| TO DO |
Drop the pictures and restate the rest of the listing word for word.

| DATA EXTRACT |

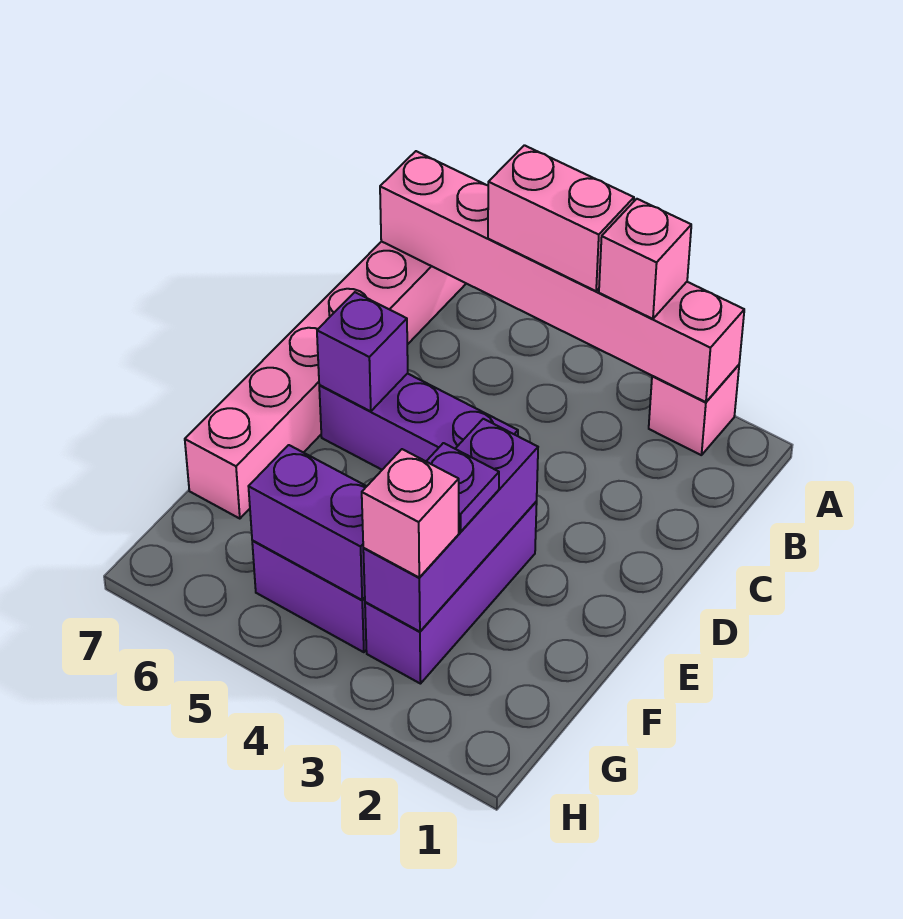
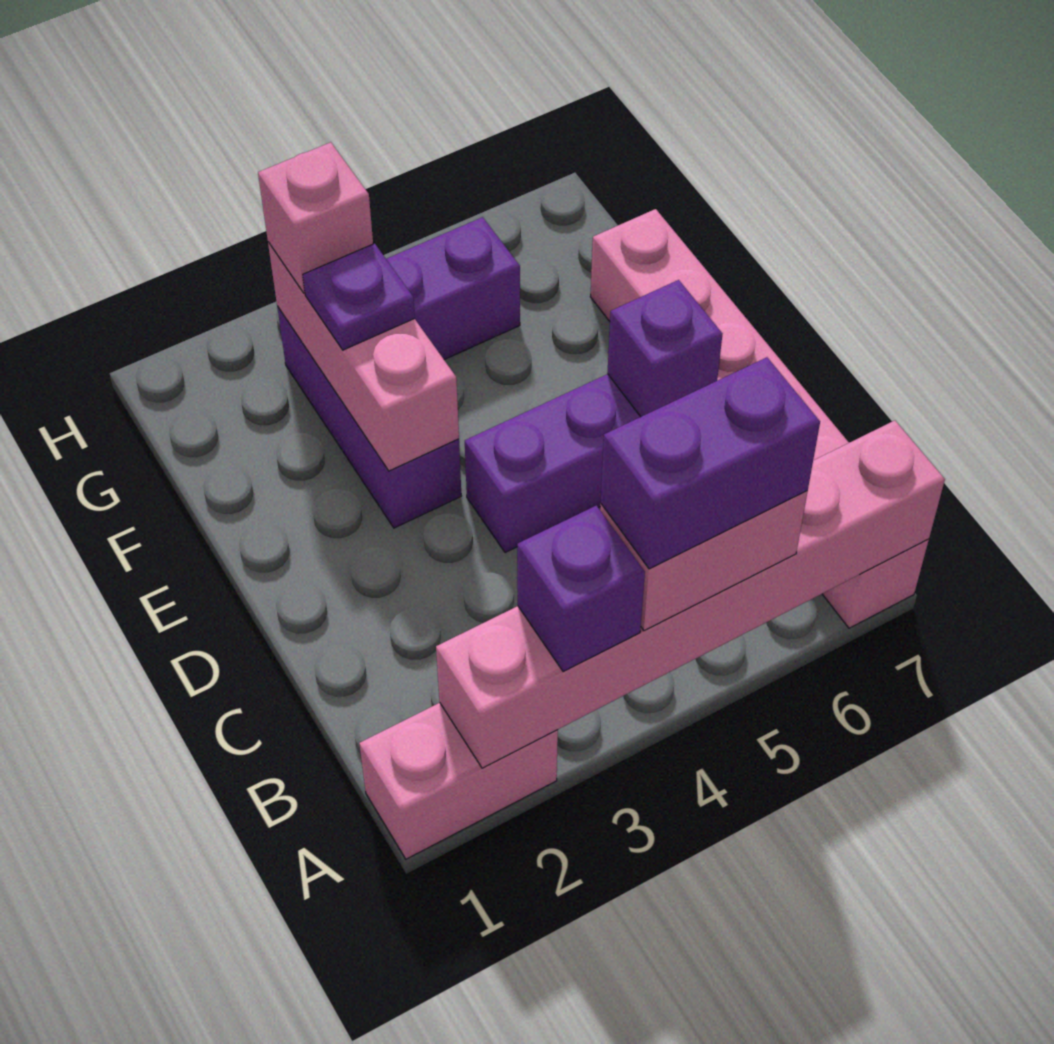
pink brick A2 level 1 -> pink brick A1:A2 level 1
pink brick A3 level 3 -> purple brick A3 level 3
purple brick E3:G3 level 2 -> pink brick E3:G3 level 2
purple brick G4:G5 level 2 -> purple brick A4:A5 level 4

| RESPONSE TO THE EXERCISE |
pink brick A2 level 1 -> pink brick A1:A2 level 1
pink brick A3 level 3 -> purple brick A3 level 3
purple brick E3:G3 level 2 -> pink brick E3:G3 level 2
purple brick G4:G5 level 2 -> purple brick A4:A5 level 4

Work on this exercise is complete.